▸ STORED DATA:
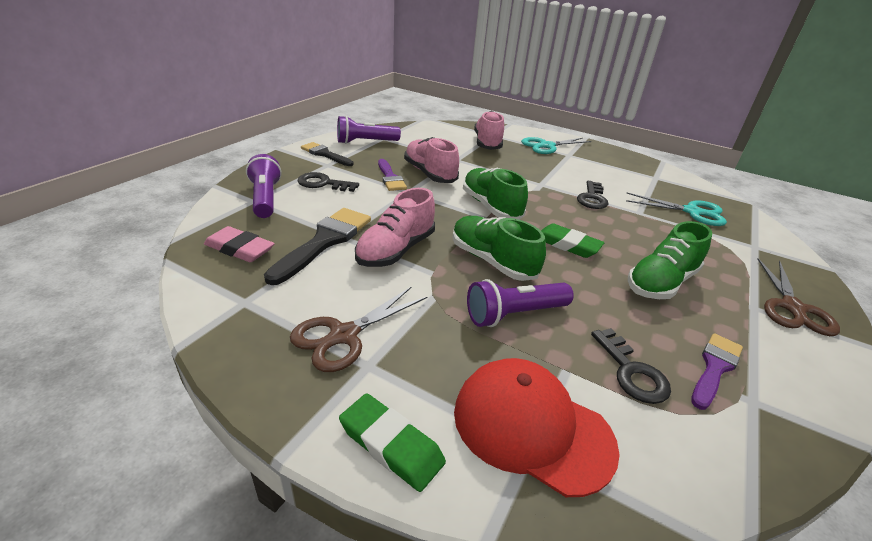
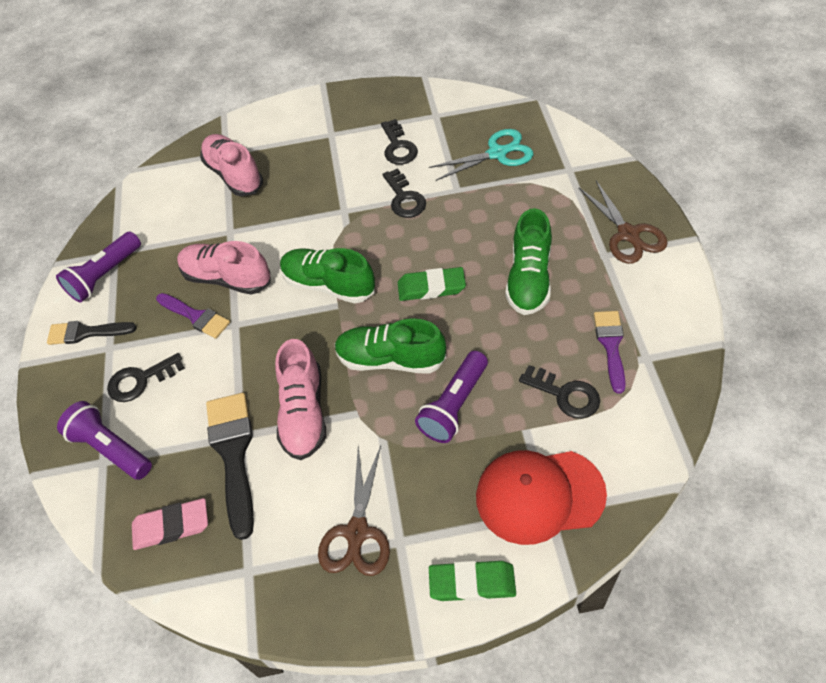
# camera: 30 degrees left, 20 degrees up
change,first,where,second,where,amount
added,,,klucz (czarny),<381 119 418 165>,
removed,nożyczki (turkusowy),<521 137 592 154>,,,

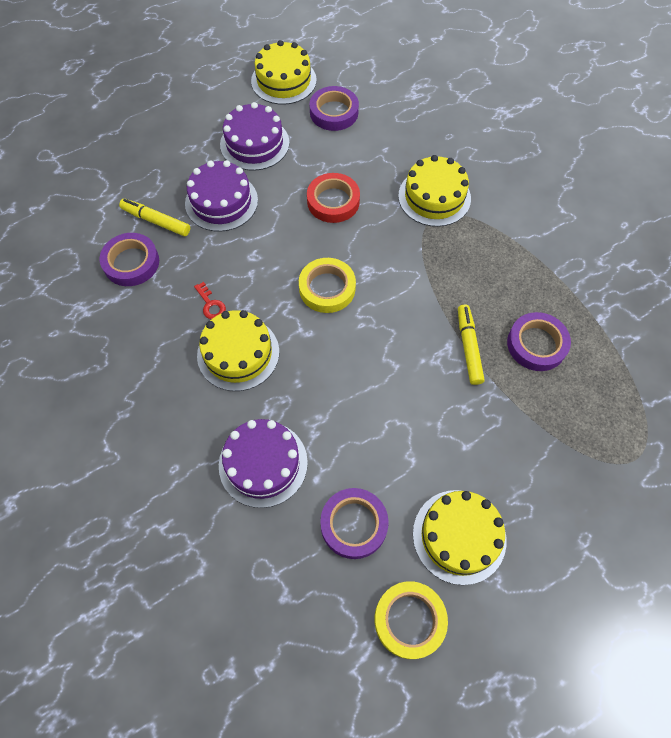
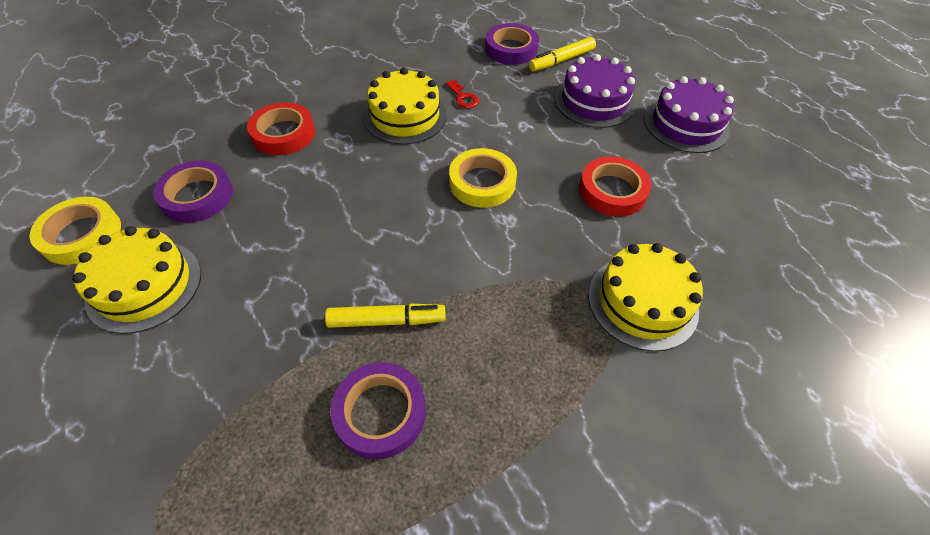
# camera: 90 degrees right, 10 degrees down
change,first,where,second,where,amount
replaced,tort (fioletowy),<219 419 308 508>,taśma klejąca (czerwony),<247 102 315 155>,
turned,klucz (czerwony),<194 282 226 319>,,<445 79 479 108>,90 degrees counterclockwise
turned,flamaster (żółty),<119 199 190 236>,,<529 37 596 72>,150 degrees counterclockwise
removed,tort (żółty),<251 40 317 105>,,,
removed,taśma klejąca (fioletowy),<310 86 359 131>,,,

▸ DESCRIPTION OF THE TASK: Without the pictures, extract every entry verbatim.

▸ YOUR RESPONSE:
# camera: 30 degrees left, 20 degrees up
change,first,where,second,where,amount
added,,,klucz (czarny),<381 119 418 165>,
removed,nożyczki (turkusowy),<521 137 592 154>,,,

# camera: 90 degrees right, 10 degrees down
change,first,where,second,where,amount
replaced,tort (fioletowy),<219 419 308 508>,taśma klejąca (czerwony),<247 102 315 155>,
turned,klucz (czerwony),<194 282 226 319>,,<445 79 479 108>,90 degrees counterclockwise
turned,flamaster (żółty),<119 199 190 236>,,<529 37 596 72>,150 degrees counterclockwise
removed,tort (żółty),<251 40 317 105>,,,
removed,taśma klejąca (fioletowy),<310 86 359 131>,,,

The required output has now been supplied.